■ **Exercise prompt**:
Repeat every entry word for word, but leave the images out of your copy.

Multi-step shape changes
++++++++

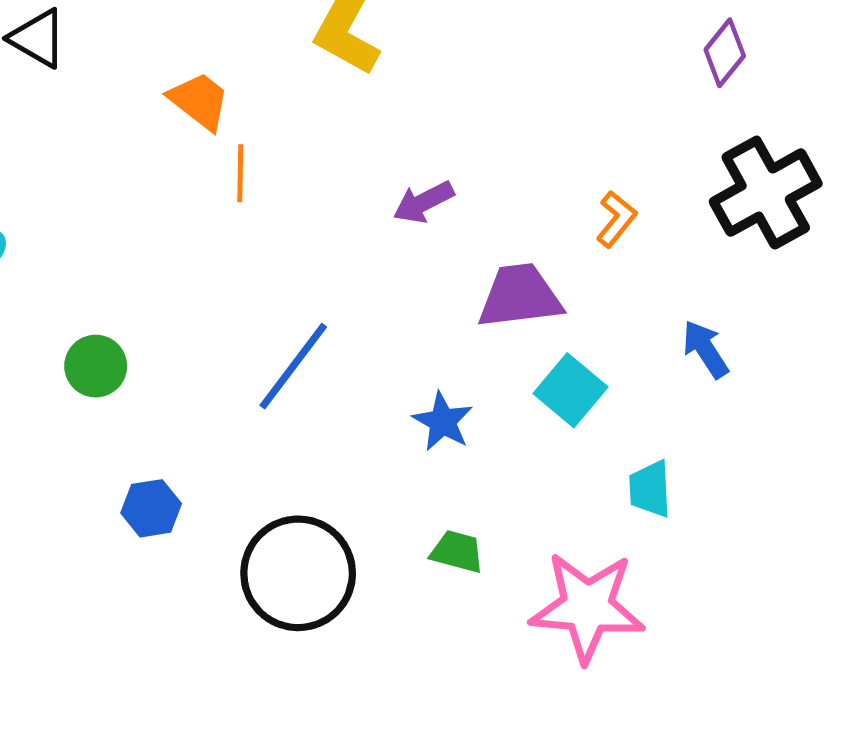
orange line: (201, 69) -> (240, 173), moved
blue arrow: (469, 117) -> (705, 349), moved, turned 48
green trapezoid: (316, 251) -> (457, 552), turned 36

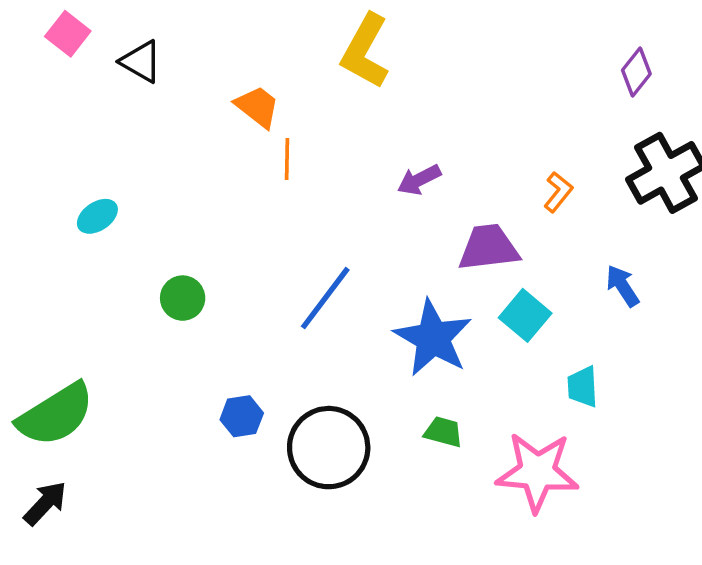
blue star: (443, 422) -> (433, 338), size x1.8
blue hexagon: (151, 508) -> (242, 416), moved

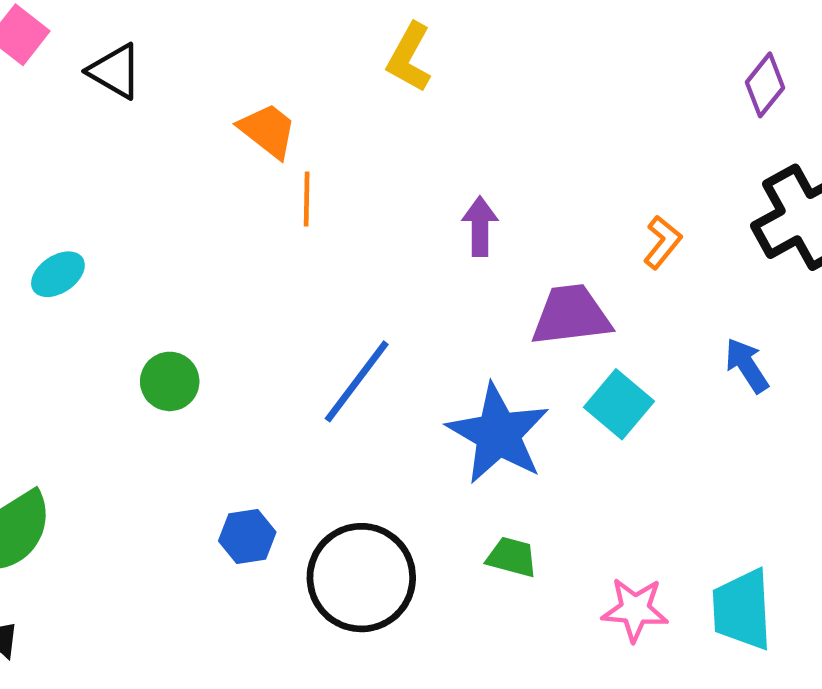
yellow L-shape: (365, 51) -> (409, 58), size x0.7
purple arrow: (419, 180) -> (480, 226), turned 117
cyan trapezoid: (583, 387) -> (742, 610), moved, size x1.5
pink star: (537, 472) -> (635, 610), size x0.6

++++++++

■ **Output for this exercise**:
orange line: (201, 69) -> (240, 173), moved
blue arrow: (469, 117) -> (705, 349), moved, turned 48
green trapezoid: (316, 251) -> (457, 552), turned 36

blue star: (443, 422) -> (433, 338), size x1.8
blue hexagon: (151, 508) -> (242, 416), moved

yellow L-shape: (365, 51) -> (409, 58), size x0.7
purple arrow: (419, 180) -> (480, 226), turned 117
cyan trapezoid: (583, 387) -> (742, 610), moved, size x1.5
pink star: (537, 472) -> (635, 610), size x0.6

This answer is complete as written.